■ **THE TASK**:
Produce an exact copy of the line containing "yellow brick F4:G4" and of every line after it in the material below, ending with the final line.

■ **INFORMATION PROVIDED**:
☆ ☆ ☆ ☆ ☆ ☆ ☆
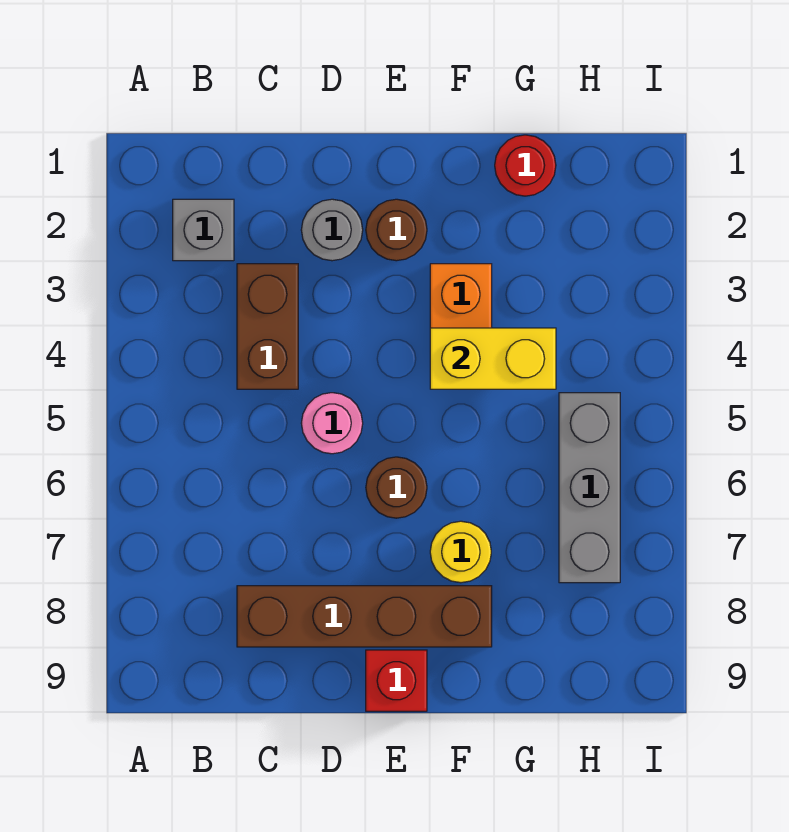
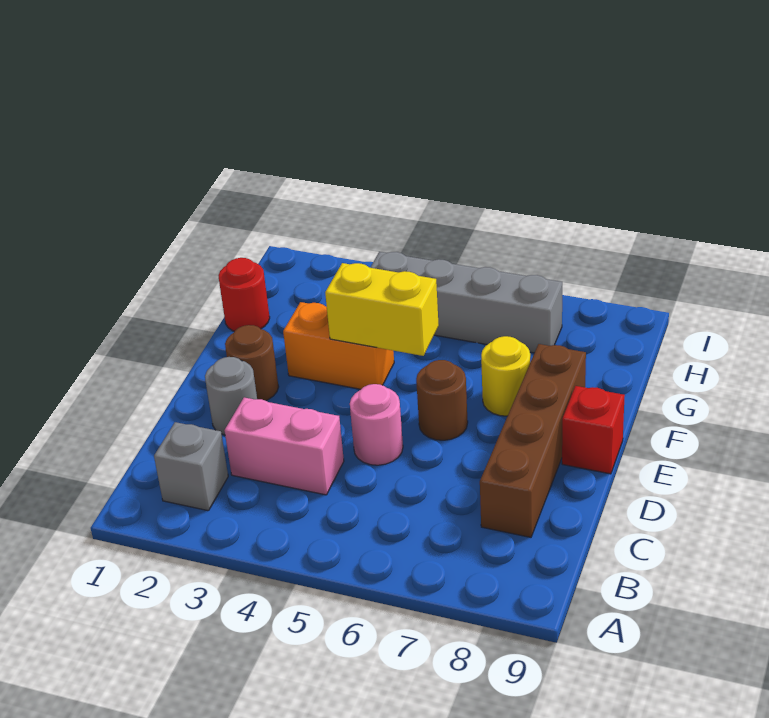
brown brick C3:C4 level 1 -> pink brick C3:C4 level 1
yellow brick F4:G4 level 2 -> yellow brick F4:F5 level 2
grey brick H5:H7 level 1 -> grey brick H4:H7 level 1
☆ ☆ ☆ ☆ ☆ ☆ ☆
■ **RESPONSE TO THE EXERCISE**:
yellow brick F4:G4 level 2 -> yellow brick F4:F5 level 2
grey brick H5:H7 level 1 -> grey brick H4:H7 level 1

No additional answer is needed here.